## TASK BRIEF
Report the number of lines of the listing below containing the string "yellow", with nothing added.

=== INFORMATION SHOWN ===

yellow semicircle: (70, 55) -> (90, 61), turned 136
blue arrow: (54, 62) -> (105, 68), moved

===
=== INFORMATION SHOWN ===

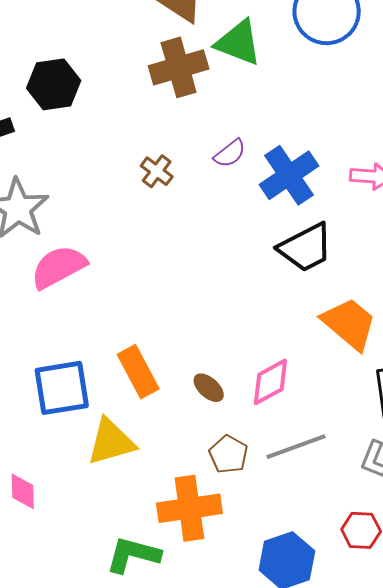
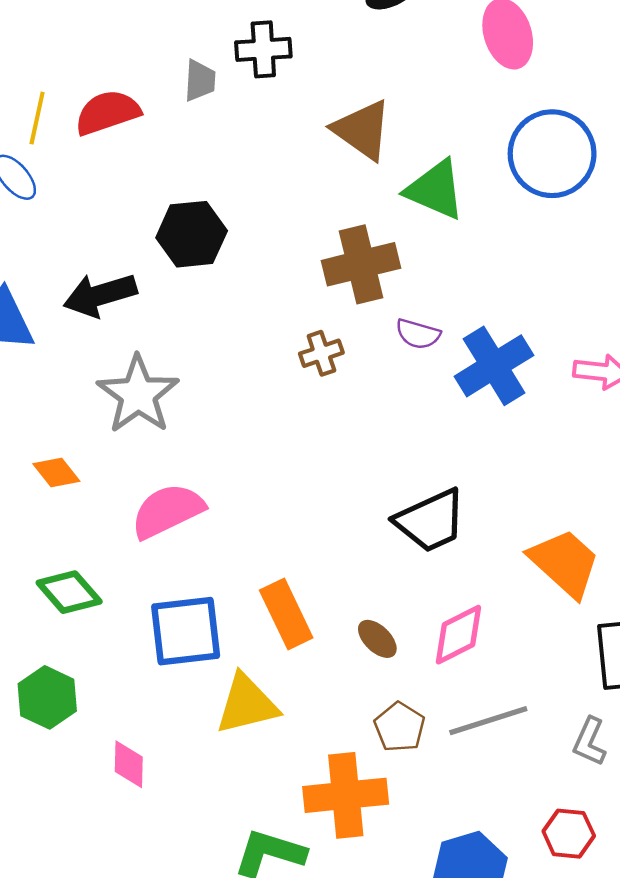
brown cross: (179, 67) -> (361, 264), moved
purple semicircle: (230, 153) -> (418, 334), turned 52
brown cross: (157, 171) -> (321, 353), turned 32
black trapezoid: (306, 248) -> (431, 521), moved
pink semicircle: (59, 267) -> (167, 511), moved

===
=== INFORMATION SHOWN ===

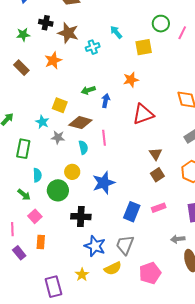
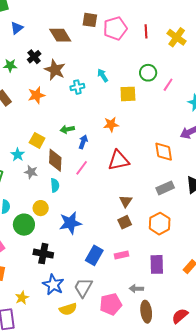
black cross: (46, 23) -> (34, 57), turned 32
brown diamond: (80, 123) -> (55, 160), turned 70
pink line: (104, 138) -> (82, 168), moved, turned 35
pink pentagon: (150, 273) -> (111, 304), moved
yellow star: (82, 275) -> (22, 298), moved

===

## RESULT FOR THIS TASK
2